YOUR OBJECTIVE >>
Rewrite the listing below, changing every "px" to "pixels" and keeping everything else the same. Leave out the pictures.

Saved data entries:
┄┄┄┄┄┄

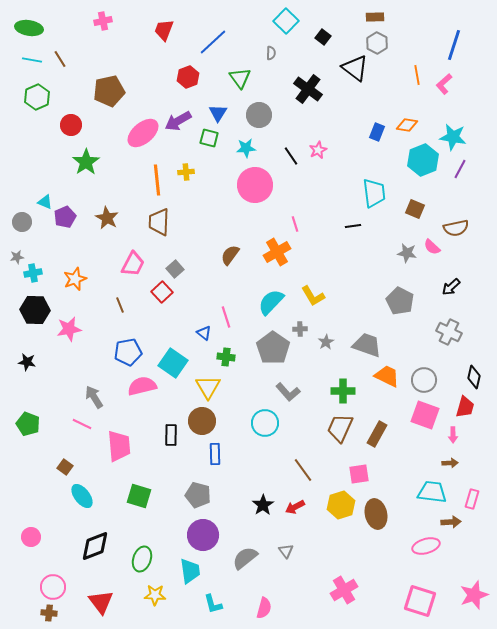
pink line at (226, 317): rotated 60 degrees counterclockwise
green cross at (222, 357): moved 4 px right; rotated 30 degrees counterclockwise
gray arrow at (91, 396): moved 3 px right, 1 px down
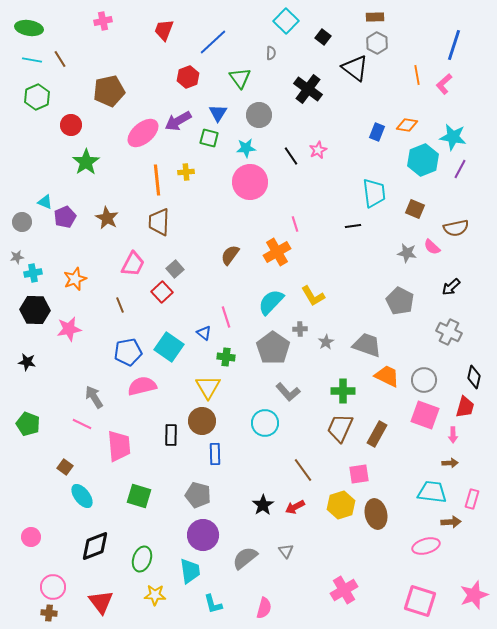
pink circle at (255, 185): moved 5 px left, 3 px up
cyan square at (173, 363): moved 4 px left, 16 px up
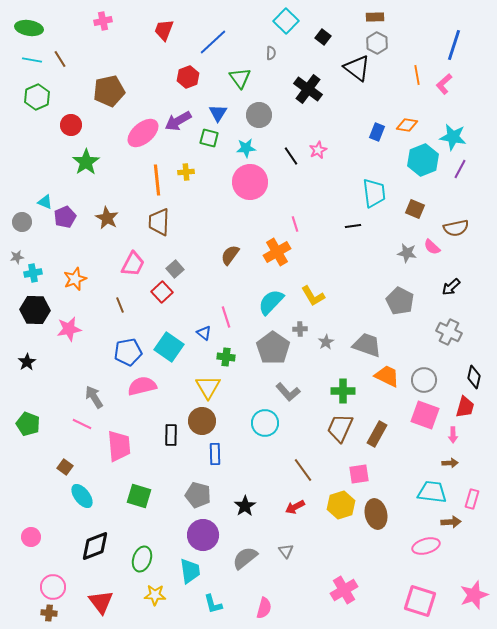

┄┄┄┄┄┄

WORKED ANSWER >>
pink line at (226, 317): rotated 60 degrees counterclockwise
green cross at (222, 357): moved 4 pixels right; rotated 30 degrees counterclockwise
gray arrow at (91, 396): moved 3 pixels right, 1 pixels down
pink circle at (255, 185): moved 5 pixels left, 3 pixels up
cyan square at (173, 363): moved 4 pixels left, 16 pixels up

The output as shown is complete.